EXERCISE PROMPT:
Out of the entries that follow, copy each line containing "zener".

Change detection outputs:
* * * * * * * * *

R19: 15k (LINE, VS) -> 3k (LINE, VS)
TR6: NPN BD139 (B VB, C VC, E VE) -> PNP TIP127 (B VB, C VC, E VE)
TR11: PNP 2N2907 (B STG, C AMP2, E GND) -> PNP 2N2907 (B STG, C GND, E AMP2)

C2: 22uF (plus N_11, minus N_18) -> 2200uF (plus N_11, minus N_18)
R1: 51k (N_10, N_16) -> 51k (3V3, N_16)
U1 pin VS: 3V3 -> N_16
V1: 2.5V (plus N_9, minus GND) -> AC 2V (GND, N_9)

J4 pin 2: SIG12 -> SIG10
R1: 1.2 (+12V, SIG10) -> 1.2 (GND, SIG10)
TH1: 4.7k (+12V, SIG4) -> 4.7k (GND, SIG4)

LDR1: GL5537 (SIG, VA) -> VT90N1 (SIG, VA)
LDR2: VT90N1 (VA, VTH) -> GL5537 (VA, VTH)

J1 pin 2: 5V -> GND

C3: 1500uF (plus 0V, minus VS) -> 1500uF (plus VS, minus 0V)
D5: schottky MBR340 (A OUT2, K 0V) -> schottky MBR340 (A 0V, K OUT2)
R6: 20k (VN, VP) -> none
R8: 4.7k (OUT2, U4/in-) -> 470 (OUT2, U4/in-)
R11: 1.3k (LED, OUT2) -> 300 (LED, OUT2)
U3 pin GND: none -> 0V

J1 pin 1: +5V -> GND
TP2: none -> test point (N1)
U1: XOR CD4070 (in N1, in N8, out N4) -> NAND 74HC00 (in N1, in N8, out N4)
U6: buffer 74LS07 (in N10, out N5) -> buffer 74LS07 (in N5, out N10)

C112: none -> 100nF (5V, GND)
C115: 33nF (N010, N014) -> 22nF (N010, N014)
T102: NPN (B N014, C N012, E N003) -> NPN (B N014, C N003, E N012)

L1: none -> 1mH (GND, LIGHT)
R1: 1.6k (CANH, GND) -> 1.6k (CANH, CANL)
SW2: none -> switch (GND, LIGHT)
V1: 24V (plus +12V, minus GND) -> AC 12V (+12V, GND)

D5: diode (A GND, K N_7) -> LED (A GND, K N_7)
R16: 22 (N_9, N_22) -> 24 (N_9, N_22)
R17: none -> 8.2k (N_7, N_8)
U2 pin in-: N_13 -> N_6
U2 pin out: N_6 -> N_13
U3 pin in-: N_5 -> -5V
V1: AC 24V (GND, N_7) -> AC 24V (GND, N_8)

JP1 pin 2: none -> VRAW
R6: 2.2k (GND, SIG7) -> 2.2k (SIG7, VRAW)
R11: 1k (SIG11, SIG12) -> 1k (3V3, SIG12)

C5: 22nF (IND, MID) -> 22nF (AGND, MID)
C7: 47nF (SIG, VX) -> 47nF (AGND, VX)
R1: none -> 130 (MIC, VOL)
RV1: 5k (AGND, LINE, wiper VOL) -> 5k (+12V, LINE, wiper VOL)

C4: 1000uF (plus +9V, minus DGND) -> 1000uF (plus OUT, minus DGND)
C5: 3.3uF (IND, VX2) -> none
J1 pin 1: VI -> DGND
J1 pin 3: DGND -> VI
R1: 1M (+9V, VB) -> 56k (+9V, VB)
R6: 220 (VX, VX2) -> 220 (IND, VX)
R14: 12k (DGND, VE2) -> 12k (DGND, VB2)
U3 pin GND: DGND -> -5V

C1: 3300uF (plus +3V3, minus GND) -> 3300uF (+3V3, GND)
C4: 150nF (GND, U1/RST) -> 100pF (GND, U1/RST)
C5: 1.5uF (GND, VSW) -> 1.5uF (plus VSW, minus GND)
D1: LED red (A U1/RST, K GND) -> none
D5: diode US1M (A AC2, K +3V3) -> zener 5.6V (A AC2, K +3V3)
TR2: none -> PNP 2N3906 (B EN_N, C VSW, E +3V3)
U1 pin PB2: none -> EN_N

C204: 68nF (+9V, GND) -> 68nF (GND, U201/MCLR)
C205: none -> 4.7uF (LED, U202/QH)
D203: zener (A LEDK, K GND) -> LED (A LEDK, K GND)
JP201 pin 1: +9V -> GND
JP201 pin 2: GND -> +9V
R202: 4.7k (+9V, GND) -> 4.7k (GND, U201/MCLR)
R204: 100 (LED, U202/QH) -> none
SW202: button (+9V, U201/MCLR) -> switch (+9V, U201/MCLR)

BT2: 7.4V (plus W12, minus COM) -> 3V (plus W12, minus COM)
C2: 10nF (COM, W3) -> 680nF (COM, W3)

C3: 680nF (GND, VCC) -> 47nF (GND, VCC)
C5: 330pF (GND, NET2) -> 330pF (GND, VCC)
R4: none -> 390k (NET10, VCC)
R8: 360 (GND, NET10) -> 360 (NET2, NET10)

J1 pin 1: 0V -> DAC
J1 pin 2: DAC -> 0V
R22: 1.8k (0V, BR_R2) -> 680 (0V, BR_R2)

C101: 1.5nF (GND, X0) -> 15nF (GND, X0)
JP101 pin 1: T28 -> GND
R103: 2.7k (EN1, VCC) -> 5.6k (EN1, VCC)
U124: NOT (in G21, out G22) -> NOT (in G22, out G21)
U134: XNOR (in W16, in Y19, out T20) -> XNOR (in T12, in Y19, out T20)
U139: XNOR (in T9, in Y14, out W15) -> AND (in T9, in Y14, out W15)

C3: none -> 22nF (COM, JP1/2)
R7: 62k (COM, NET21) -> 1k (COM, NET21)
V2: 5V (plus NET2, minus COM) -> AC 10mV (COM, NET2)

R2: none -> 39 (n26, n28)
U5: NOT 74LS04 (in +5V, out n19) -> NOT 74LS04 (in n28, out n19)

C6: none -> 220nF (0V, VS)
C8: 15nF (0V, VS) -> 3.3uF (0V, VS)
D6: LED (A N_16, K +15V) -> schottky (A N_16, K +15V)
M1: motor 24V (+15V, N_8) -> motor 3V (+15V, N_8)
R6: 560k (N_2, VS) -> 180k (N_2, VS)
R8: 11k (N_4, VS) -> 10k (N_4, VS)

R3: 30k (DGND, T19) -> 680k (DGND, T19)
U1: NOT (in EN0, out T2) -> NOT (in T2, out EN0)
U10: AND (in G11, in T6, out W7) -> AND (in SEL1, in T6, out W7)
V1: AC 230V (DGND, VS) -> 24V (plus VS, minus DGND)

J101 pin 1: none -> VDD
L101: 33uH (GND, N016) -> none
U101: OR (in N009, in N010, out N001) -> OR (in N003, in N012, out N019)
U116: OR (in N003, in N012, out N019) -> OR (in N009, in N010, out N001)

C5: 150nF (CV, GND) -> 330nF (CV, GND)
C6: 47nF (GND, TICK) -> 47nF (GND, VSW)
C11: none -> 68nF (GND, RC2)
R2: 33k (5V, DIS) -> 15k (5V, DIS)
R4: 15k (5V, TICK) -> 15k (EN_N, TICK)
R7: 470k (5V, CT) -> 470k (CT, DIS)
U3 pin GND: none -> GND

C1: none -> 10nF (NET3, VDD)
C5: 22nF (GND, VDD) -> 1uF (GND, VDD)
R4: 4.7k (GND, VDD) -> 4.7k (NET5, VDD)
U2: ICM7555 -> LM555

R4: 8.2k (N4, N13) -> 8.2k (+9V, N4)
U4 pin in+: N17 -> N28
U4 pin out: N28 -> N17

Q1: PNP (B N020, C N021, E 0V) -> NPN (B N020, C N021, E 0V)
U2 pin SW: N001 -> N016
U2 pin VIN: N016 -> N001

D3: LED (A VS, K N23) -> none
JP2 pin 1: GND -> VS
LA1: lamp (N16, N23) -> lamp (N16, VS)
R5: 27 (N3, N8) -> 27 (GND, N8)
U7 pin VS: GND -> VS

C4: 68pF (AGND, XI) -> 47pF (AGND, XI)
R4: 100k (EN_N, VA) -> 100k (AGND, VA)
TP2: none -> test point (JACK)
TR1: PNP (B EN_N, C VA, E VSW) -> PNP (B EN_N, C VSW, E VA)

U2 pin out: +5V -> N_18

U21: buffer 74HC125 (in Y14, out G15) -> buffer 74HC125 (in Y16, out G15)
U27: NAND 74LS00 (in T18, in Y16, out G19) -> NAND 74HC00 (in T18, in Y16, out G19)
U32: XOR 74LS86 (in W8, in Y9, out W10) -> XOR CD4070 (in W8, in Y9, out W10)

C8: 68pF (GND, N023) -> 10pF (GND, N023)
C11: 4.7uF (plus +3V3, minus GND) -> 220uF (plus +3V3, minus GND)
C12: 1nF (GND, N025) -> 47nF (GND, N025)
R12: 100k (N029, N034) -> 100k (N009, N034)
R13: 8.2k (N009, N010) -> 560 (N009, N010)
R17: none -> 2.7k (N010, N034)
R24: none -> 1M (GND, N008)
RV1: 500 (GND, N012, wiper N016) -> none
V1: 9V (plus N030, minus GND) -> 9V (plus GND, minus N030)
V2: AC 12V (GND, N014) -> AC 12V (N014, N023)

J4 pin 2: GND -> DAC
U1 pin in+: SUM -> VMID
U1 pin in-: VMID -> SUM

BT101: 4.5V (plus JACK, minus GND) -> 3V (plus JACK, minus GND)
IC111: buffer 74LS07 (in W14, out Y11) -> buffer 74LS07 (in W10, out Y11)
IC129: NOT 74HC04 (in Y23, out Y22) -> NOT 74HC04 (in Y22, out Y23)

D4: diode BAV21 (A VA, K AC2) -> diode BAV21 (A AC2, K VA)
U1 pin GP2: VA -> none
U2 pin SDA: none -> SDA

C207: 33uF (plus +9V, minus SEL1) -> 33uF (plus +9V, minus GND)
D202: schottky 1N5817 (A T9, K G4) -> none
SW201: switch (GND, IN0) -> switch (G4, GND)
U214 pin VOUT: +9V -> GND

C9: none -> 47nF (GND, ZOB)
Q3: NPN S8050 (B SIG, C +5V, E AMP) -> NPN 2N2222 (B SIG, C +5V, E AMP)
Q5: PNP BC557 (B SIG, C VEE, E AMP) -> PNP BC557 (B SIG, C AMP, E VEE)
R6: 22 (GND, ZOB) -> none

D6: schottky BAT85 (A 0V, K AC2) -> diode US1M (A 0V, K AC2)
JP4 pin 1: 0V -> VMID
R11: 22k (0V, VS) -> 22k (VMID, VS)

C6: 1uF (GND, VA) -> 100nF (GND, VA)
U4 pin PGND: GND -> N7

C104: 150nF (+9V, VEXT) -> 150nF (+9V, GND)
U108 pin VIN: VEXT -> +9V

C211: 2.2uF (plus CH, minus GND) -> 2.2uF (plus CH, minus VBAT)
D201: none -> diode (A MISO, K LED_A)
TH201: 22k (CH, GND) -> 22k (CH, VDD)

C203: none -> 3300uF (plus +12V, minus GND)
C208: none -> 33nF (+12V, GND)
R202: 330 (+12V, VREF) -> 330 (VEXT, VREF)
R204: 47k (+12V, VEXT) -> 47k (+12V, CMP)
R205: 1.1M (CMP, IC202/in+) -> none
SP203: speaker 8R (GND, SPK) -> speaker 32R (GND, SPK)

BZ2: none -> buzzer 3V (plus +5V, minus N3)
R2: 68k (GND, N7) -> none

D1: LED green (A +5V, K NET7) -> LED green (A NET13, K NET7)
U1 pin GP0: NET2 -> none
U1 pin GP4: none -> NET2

* * * * * * * * *

ANSWER SPACE:
D5: diode US1M (A AC2, K +3V3) -> zener 5.6V (A AC2, K +3V3)
D203: zener (A LEDK, K GND) -> LED (A LEDK, K GND)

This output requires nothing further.